■ PROBLEM TO WORK ON: The answer must be an exact reproduction of all the entries.

■ RECORDS:
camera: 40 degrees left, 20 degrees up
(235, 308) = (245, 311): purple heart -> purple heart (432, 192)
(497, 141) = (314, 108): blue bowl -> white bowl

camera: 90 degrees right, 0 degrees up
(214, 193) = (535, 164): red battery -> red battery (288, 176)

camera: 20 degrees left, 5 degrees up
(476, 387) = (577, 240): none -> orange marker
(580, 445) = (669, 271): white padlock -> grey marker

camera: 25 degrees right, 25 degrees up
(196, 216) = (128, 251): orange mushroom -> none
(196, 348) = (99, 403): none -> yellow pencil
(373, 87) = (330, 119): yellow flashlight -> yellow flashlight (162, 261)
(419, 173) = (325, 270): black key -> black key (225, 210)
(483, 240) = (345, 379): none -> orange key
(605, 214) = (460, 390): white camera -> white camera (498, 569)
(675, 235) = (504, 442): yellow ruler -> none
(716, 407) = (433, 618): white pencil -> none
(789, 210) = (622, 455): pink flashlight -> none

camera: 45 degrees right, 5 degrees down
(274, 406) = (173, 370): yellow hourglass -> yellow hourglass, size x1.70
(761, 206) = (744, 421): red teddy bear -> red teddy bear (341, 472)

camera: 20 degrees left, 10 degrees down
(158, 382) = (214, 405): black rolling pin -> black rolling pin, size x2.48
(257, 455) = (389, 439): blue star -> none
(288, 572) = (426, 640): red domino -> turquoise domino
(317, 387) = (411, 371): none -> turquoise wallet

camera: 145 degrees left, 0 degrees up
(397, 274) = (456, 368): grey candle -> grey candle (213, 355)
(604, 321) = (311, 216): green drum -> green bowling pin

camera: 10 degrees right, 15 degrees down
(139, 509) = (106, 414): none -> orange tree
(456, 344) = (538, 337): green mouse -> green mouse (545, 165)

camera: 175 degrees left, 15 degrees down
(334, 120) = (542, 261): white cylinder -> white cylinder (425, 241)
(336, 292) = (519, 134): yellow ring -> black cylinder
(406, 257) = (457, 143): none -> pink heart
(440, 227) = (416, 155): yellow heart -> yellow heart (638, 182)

■ EXERCISE RESULT:
camera: 40 degrees left, 20 degrees up
(235, 308) = (245, 311): purple heart -> purple heart (432, 192)
(497, 141) = (314, 108): blue bowl -> white bowl

camera: 90 degrees right, 0 degrees up
(214, 193) = (535, 164): red battery -> red battery (288, 176)

camera: 20 degrees left, 5 degrees up
(476, 387) = (577, 240): none -> orange marker
(580, 445) = (669, 271): white padlock -> grey marker

camera: 25 degrees right, 25 degrees up
(196, 216) = (128, 251): orange mushroom -> none
(196, 348) = (99, 403): none -> yellow pencil
(373, 87) = (330, 119): yellow flashlight -> yellow flashlight (162, 261)
(419, 173) = (325, 270): black key -> black key (225, 210)
(483, 240) = (345, 379): none -> orange key
(605, 214) = (460, 390): white camera -> white camera (498, 569)
(675, 235) = (504, 442): yellow ruler -> none
(716, 407) = (433, 618): white pencil -> none
(789, 210) = (622, 455): pink flashlight -> none

camera: 45 degrees right, 5 degrees down
(274, 406) = (173, 370): yellow hourglass -> yellow hourglass, size x1.70
(761, 206) = (744, 421): red teddy bear -> red teddy bear (341, 472)

camera: 20 degrees left, 10 degrees down
(158, 382) = (214, 405): black rolling pin -> black rolling pin, size x2.48
(257, 455) = (389, 439): blue star -> none
(288, 572) = (426, 640): red domino -> turquoise domino
(317, 387) = (411, 371): none -> turquoise wallet

camera: 145 degrees left, 0 degrees up
(397, 274) = (456, 368): grey candle -> grey candle (213, 355)
(604, 321) = (311, 216): green drum -> green bowling pin

camera: 10 degrees right, 15 degrees down
(139, 509) = (106, 414): none -> orange tree
(456, 344) = (538, 337): green mouse -> green mouse (545, 165)

camera: 175 degrees left, 15 degrees down
(334, 120) = (542, 261): white cylinder -> white cylinder (425, 241)
(336, 292) = (519, 134): yellow ring -> black cylinder
(406, 257) = (457, 143): none -> pink heart
(440, 227) = (416, 155): yellow heart -> yellow heart (638, 182)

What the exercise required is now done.